#### What needs to be done:
Scan the entries below for the word "spray" and copy every line in which it occurs.

Before and after counts:
----

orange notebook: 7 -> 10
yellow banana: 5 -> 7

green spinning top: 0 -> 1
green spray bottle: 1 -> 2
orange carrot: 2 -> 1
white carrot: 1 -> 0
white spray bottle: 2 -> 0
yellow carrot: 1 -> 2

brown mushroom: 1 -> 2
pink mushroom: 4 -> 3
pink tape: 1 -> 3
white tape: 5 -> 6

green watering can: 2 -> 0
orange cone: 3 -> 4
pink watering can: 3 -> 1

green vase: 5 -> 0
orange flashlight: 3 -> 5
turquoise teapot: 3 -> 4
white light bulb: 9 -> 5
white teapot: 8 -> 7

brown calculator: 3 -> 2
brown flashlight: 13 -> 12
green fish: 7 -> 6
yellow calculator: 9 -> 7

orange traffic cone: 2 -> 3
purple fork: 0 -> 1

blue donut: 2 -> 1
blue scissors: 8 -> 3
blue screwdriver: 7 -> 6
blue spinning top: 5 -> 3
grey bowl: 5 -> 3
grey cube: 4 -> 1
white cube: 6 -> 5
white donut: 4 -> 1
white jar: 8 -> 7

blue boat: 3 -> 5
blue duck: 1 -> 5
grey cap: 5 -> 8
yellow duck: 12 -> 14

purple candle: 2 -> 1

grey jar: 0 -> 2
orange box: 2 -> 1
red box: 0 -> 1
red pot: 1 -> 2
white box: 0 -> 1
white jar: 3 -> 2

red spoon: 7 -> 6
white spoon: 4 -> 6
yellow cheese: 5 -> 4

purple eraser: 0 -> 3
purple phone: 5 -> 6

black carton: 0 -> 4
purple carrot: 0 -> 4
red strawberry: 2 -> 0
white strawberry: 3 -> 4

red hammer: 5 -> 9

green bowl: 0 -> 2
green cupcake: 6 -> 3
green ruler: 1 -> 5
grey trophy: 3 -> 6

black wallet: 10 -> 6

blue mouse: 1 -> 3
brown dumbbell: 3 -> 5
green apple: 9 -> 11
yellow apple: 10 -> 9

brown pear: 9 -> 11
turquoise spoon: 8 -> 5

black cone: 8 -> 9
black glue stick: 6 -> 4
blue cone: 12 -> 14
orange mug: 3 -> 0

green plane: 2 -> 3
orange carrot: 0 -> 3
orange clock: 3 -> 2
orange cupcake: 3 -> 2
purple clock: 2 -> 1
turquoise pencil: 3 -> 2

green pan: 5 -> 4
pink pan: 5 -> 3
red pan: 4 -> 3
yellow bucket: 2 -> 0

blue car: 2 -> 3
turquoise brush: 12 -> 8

----

#### Exercise response:
green spray bottle: 1 -> 2
white spray bottle: 2 -> 0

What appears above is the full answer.